[Before-and-after change data]
##############################
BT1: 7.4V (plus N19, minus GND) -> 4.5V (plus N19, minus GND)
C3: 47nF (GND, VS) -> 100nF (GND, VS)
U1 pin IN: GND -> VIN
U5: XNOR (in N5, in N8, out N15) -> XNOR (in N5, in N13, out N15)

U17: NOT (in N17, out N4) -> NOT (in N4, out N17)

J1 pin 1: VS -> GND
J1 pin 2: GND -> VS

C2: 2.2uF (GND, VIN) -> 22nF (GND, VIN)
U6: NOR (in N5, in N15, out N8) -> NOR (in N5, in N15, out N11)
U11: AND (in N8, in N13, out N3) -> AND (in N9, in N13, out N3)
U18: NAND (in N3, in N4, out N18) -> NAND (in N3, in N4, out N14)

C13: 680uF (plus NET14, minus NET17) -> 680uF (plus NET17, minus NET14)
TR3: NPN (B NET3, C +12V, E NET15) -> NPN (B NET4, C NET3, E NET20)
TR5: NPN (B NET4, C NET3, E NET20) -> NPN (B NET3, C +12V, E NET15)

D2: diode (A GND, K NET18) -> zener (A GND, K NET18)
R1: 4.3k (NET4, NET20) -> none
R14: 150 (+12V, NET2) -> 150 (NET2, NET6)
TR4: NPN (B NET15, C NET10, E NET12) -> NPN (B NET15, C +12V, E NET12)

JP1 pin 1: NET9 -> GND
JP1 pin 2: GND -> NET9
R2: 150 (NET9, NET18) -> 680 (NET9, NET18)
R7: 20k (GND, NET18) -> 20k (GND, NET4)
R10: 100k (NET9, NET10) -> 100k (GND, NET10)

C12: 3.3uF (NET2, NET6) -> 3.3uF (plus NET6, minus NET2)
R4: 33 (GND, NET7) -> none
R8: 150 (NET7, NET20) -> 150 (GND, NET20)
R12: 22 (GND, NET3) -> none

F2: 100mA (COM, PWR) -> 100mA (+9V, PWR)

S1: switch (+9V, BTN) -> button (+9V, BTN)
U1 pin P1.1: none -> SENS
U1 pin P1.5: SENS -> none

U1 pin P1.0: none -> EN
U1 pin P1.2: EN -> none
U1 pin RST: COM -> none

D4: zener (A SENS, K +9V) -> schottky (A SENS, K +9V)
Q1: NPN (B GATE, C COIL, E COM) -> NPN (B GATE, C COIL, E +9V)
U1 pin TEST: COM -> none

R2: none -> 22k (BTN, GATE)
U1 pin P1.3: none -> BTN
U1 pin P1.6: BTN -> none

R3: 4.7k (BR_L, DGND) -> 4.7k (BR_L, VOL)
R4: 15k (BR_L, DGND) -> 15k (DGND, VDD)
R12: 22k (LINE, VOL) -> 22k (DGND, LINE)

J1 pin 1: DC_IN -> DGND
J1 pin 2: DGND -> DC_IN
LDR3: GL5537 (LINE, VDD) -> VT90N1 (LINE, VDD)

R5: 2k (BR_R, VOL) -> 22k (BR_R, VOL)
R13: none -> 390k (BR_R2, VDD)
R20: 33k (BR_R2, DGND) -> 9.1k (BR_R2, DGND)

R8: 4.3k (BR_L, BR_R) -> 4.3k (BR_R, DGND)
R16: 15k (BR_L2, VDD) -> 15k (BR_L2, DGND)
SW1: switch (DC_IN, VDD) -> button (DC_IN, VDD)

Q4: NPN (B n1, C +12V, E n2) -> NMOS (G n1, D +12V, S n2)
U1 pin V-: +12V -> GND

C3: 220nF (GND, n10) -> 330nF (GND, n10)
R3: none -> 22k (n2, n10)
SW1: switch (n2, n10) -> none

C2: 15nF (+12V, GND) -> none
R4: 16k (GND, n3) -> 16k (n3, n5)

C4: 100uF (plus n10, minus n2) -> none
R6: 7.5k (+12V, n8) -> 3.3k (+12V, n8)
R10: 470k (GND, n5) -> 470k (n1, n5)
##############################
_Task to carry out:_
List every line above that holds the word "minus".

_Your solution:_
BT1: 7.4V (plus N19, minus GND) -> 4.5V (plus N19, minus GND)
C13: 680uF (plus NET14, minus NET17) -> 680uF (plus NET17, minus NET14)
C12: 3.3uF (NET2, NET6) -> 3.3uF (plus NET6, minus NET2)
C4: 100uF (plus n10, minus n2) -> none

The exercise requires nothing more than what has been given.